START Extracted information

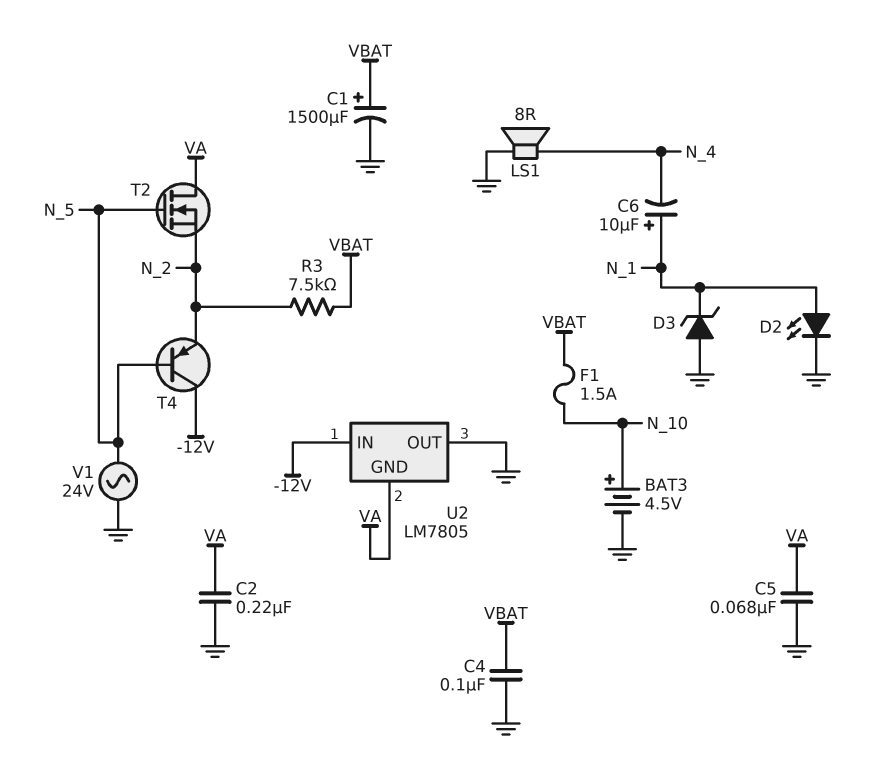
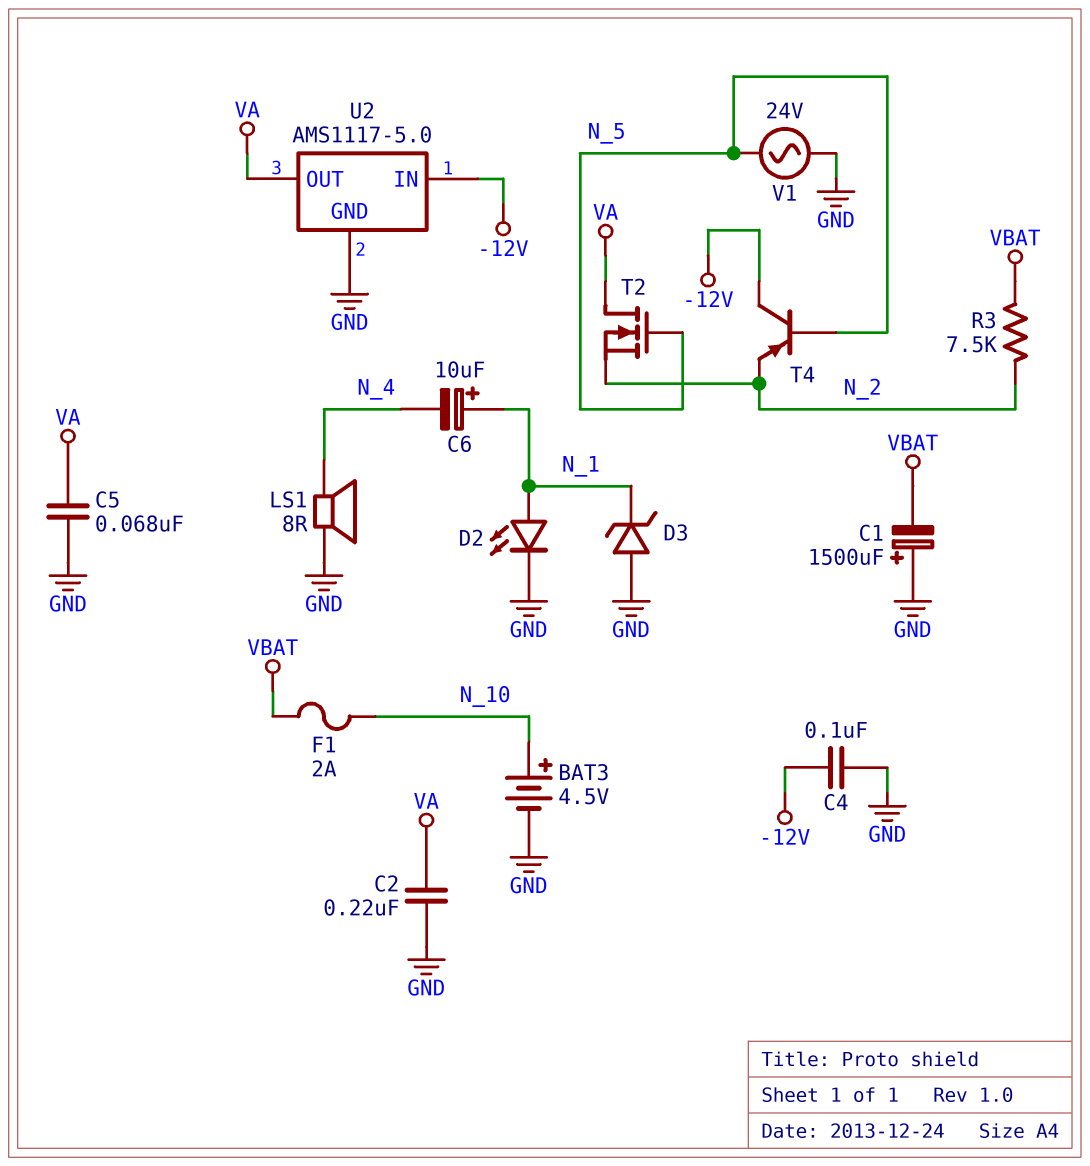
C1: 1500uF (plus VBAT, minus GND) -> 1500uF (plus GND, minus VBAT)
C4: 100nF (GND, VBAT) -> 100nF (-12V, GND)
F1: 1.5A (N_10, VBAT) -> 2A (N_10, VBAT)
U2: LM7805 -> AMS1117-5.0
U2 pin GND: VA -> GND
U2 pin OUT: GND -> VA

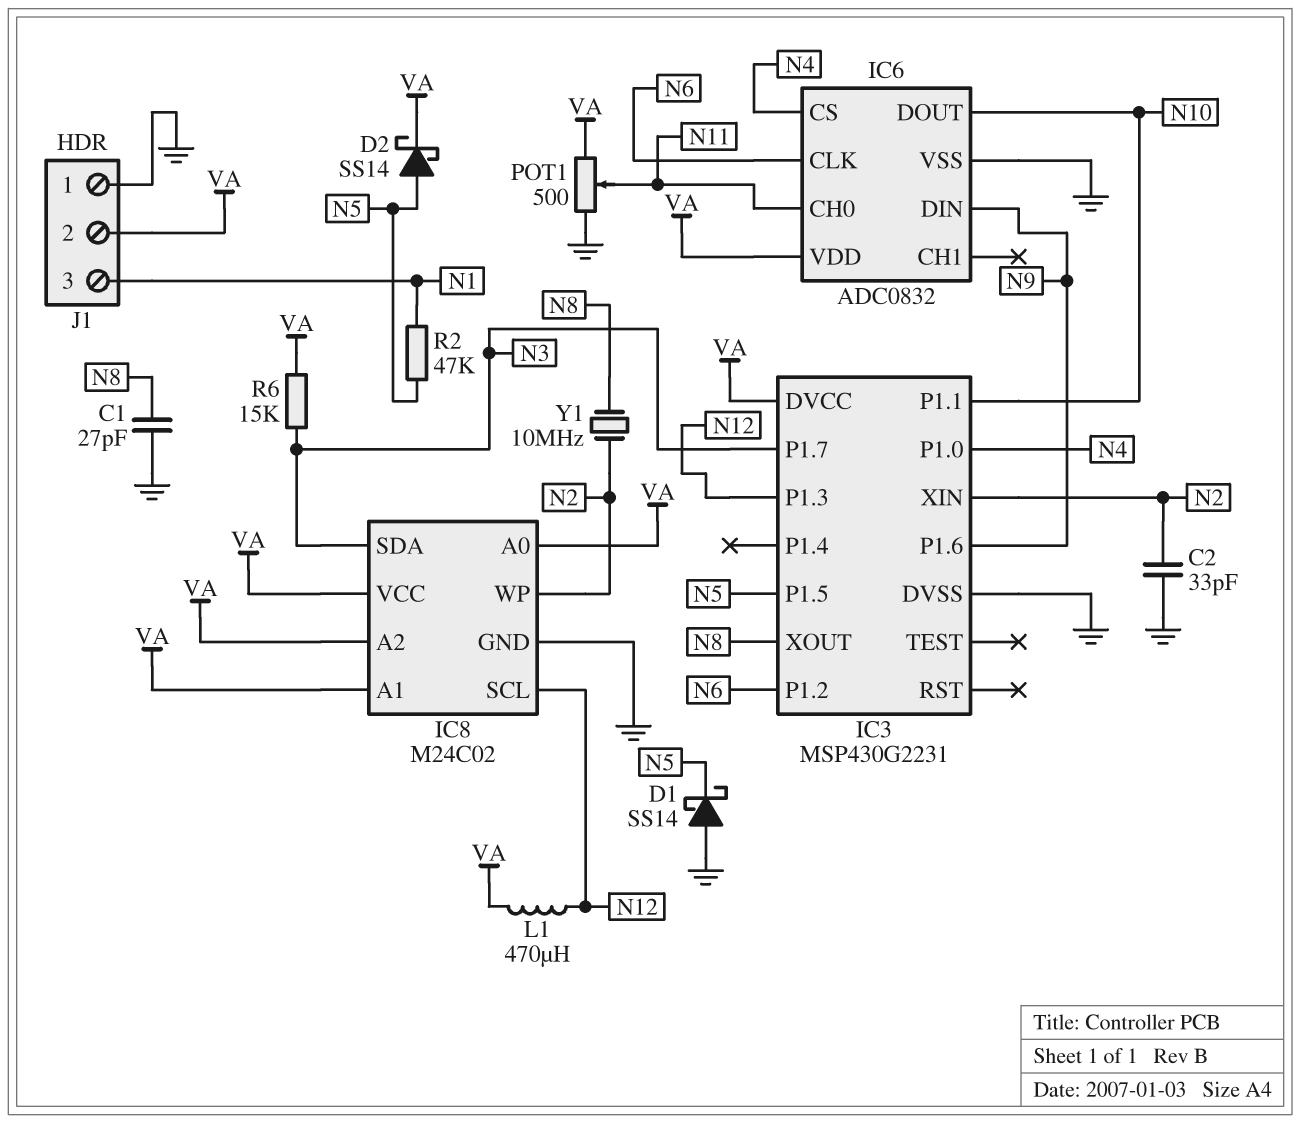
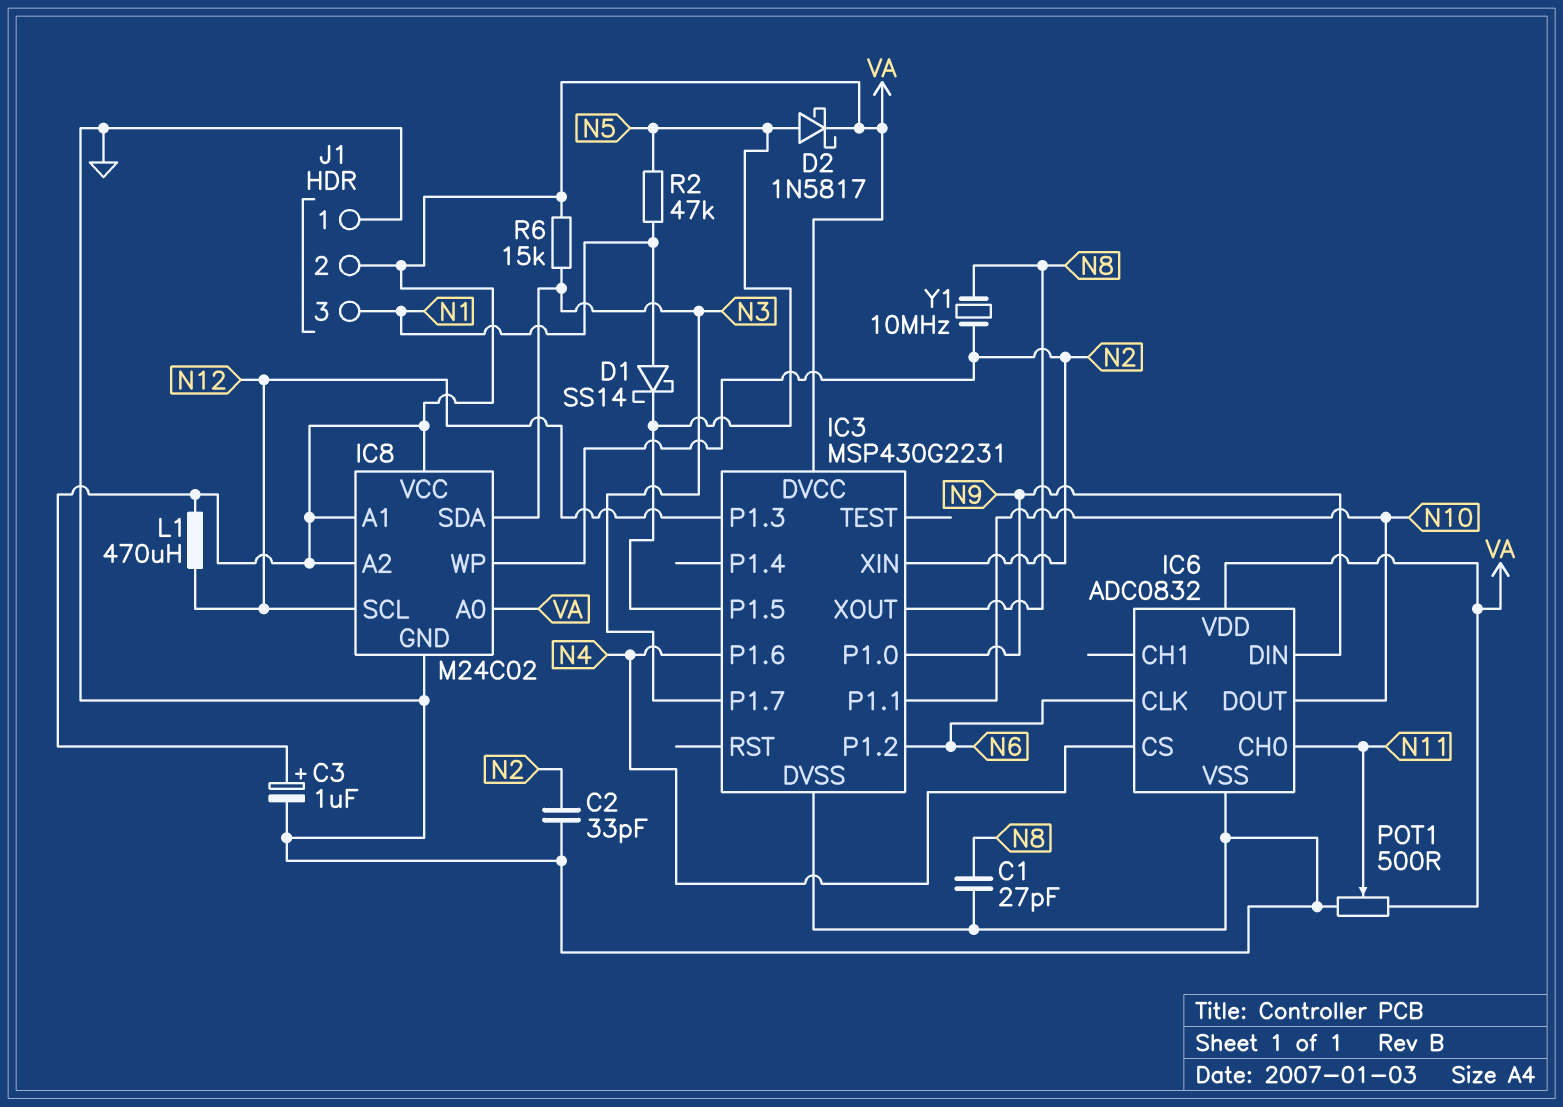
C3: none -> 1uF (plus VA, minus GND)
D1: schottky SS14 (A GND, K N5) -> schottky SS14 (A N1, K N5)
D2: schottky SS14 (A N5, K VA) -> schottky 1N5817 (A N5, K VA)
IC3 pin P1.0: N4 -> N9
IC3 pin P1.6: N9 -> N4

END Extracted information
START Extracted information

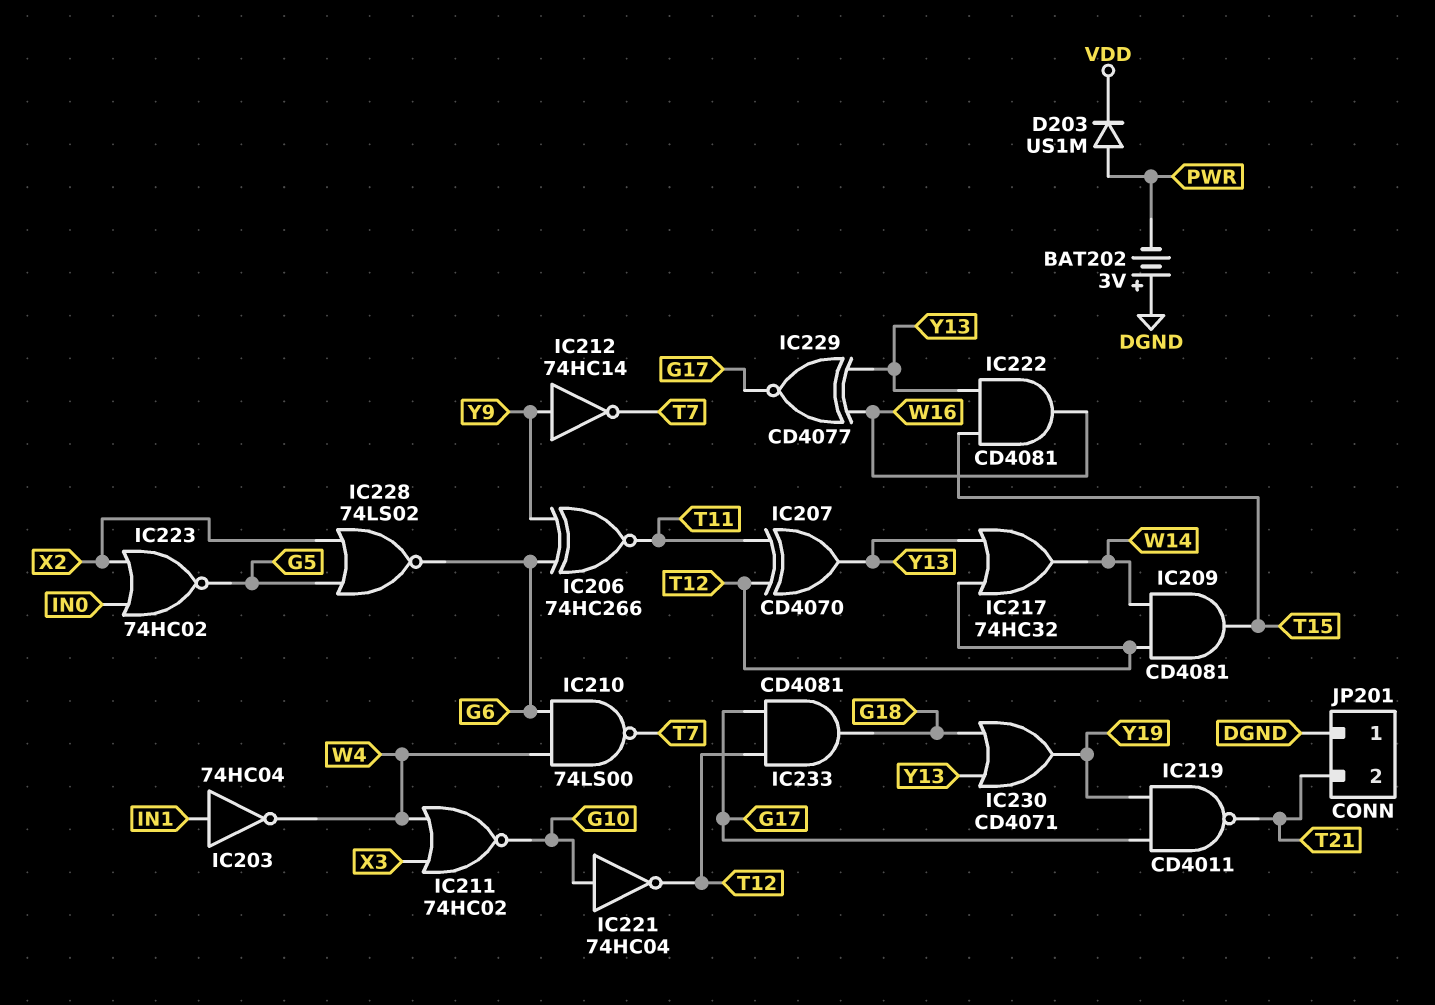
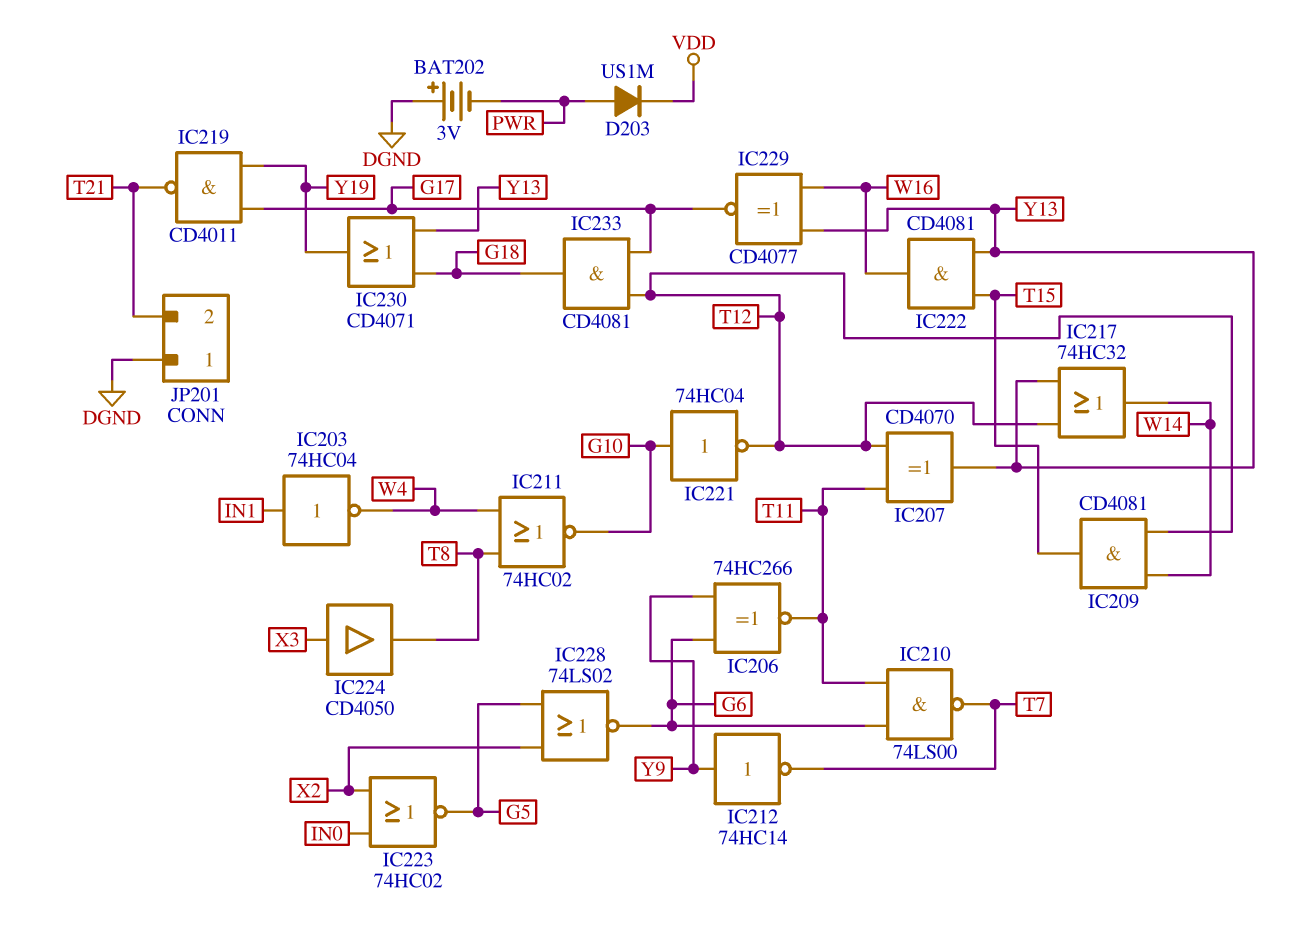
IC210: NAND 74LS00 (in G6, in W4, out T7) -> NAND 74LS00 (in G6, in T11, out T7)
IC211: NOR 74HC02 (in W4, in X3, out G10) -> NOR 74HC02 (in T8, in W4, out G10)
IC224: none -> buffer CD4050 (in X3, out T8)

END Extracted information

#### What is needed
Extract the part of the records that opens with the line containing "C1: 1500uF (plus" and closes with the line containing "IC3 pin P1.6: N9 -> N4". Take only those lines, exactly, and no pictures.

#### Reply
C1: 1500uF (plus VBAT, minus GND) -> 1500uF (plus GND, minus VBAT)
C4: 100nF (GND, VBAT) -> 100nF (-12V, GND)
F1: 1.5A (N_10, VBAT) -> 2A (N_10, VBAT)
U2: LM7805 -> AMS1117-5.0
U2 pin GND: VA -> GND
U2 pin OUT: GND -> VA

C3: none -> 1uF (plus VA, minus GND)
D1: schottky SS14 (A GND, K N5) -> schottky SS14 (A N1, K N5)
D2: schottky SS14 (A N5, K VA) -> schottky 1N5817 (A N5, K VA)
IC3 pin P1.0: N4 -> N9
IC3 pin P1.6: N9 -> N4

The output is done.